Coordinate-based object records
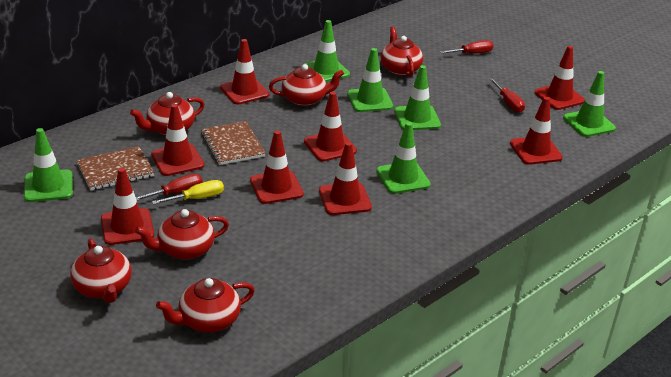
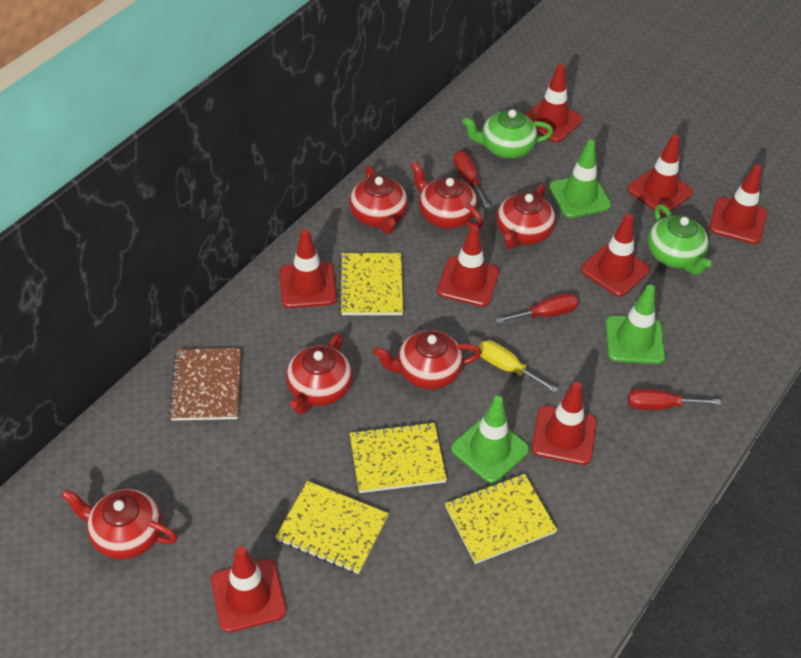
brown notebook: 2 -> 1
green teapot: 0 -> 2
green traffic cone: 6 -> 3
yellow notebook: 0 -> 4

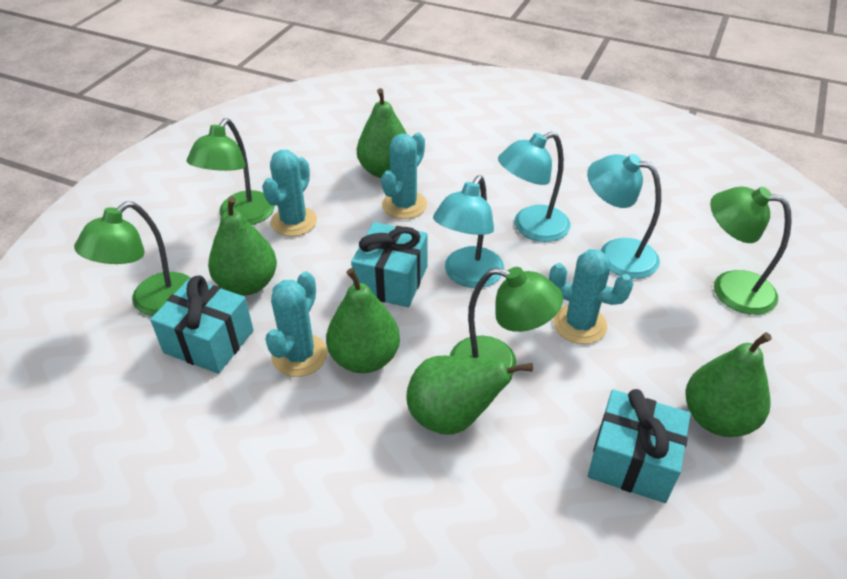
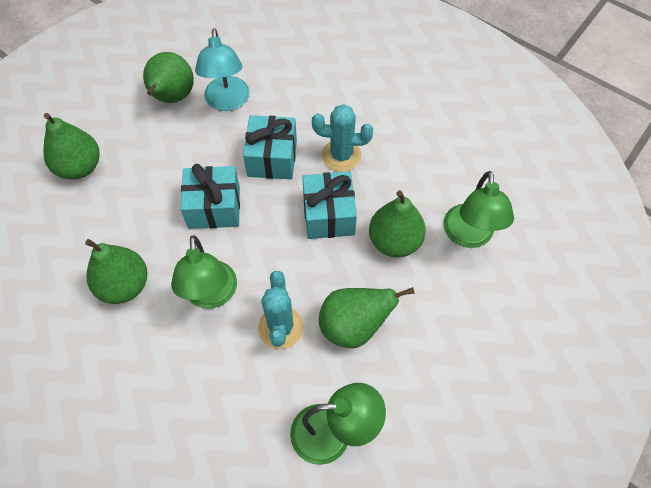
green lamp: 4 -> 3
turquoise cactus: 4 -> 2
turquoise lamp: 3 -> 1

**EXERCISE BRIEF:** Begin at the line containing "yellow notebook: 0 -> 4" and copy every line through the end of the data above exactly, omitting the pictures.

**SOLUTION TO THIS EXERCISE:**
yellow notebook: 0 -> 4

green lamp: 4 -> 3
turquoise cactus: 4 -> 2
turquoise lamp: 3 -> 1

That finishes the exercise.